§ **REQUIREMENT**
The required output is the line containing "(670, 790) = (147, 536): yellow" followed by every later line through the end of the data, all reproduced exactly.

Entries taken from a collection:
===============

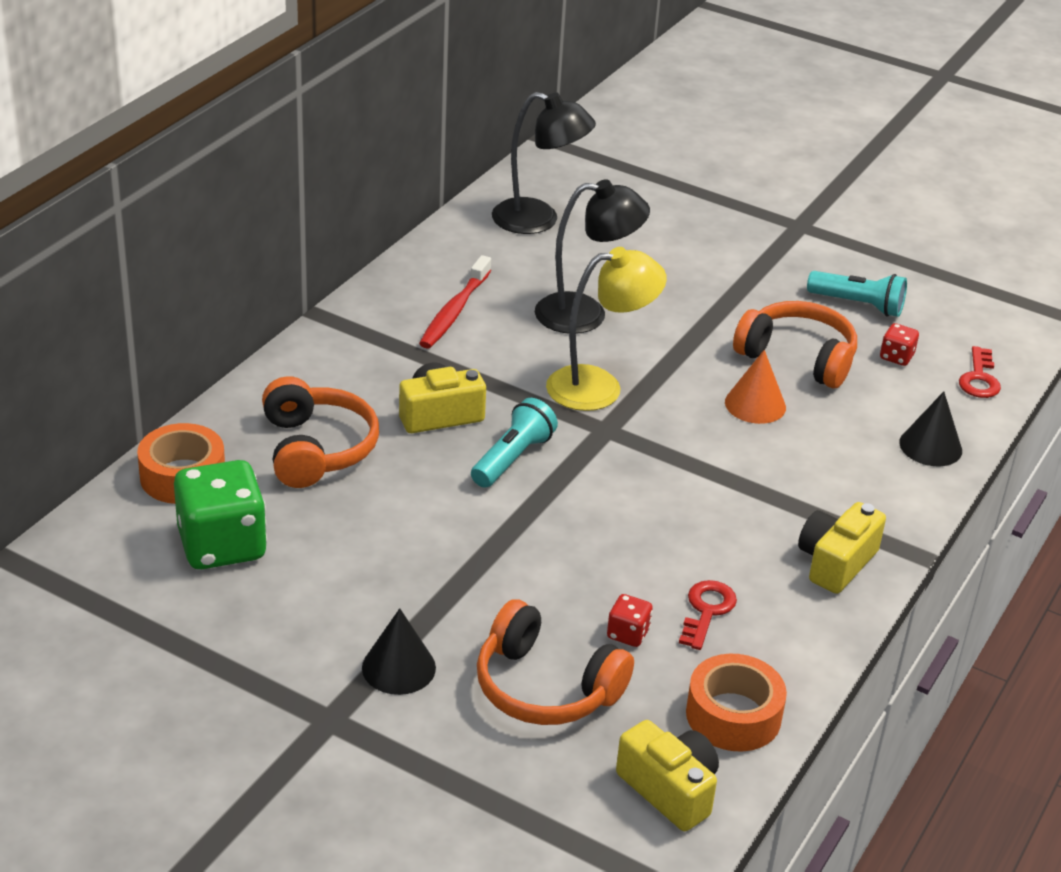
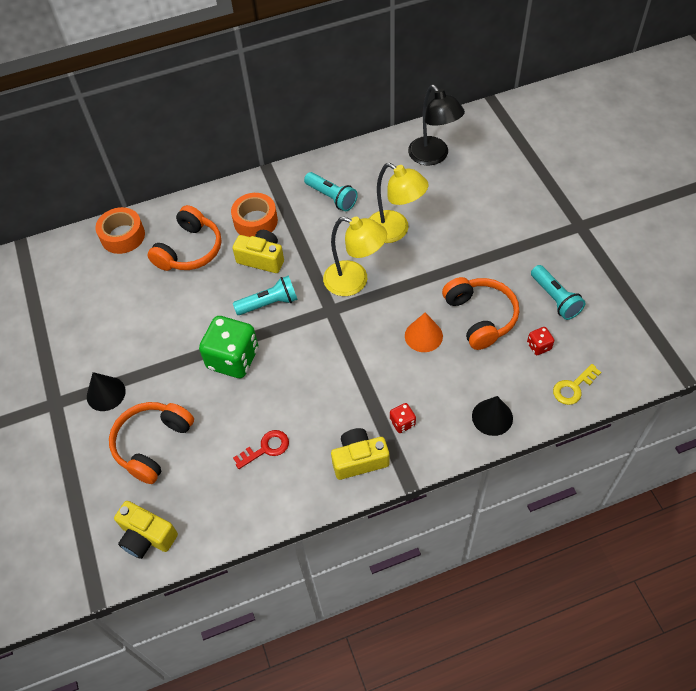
camera: 45 degrees right, 20 degrees up
(222, 545) = (102, 283): green dice -> green dice (233, 359)
(454, 311) = (331, 197): red toothbrush -> turquoise flashlight
(545, 687) = (152, 444): orange headphones -> orange headphones turned 45 degrees clockwise
(586, 314) = (395, 231): black lamp -> yellow lamp
(628, 634) = (217, 438): red dice -> red dice (402, 423)
(670, 790) = (147, 536): yellow camera -> yellow camera turned 120 degrees clockwise
(733, 715) = (216, 516): orange tape -> orange tape (255, 221)
(979, 378) = (573, 387): red key -> yellow key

===============

§ **WRITTEN ANSWER**
(670, 790) = (147, 536): yellow camera -> yellow camera turned 120 degrees clockwise
(733, 715) = (216, 516): orange tape -> orange tape (255, 221)
(979, 378) = (573, 387): red key -> yellow key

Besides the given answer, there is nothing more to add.